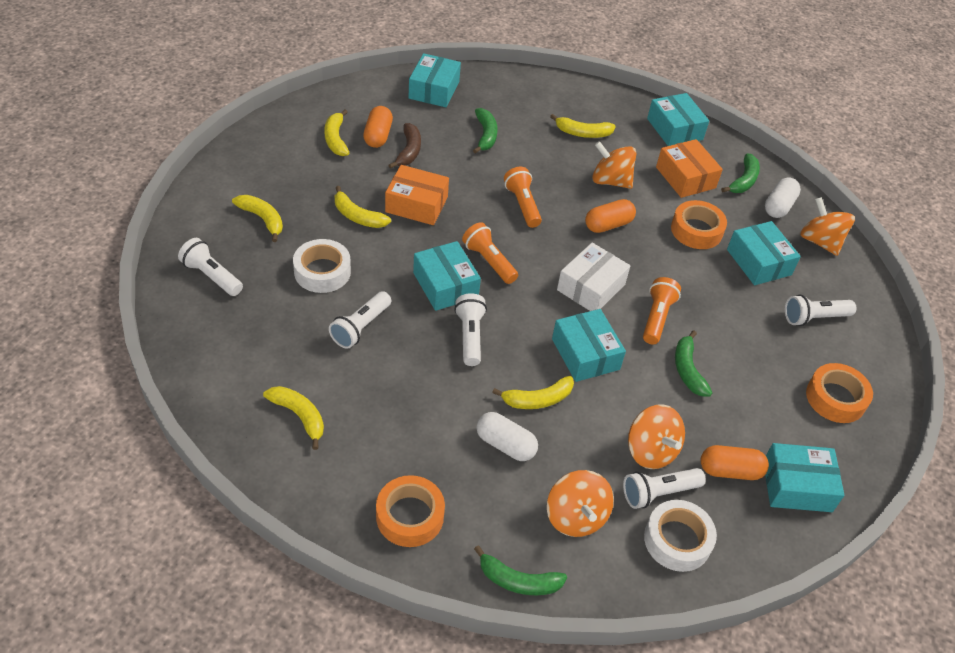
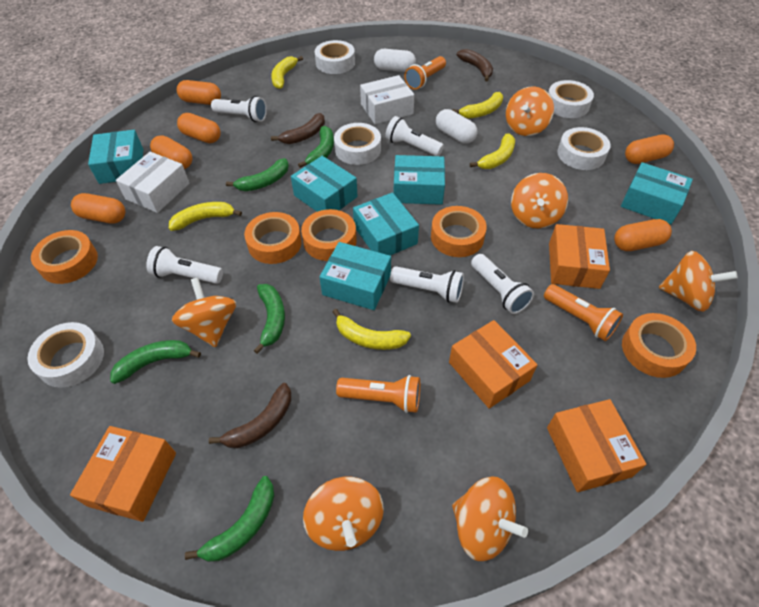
brown banana: 1 -> 3
green banana: 4 -> 5
orange box: 2 -> 4
orange capsule: 3 -> 6
orange spinning top: 4 -> 6
orange tape: 3 -> 5
white box: 1 -> 2
white tape: 2 -> 5
yellow banana: 6 -> 5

___

# PROMPT:
Sift the data above for lines with "banana", then copy each one.

# RESPONSE:
brown banana: 1 -> 3
green banana: 4 -> 5
yellow banana: 6 -> 5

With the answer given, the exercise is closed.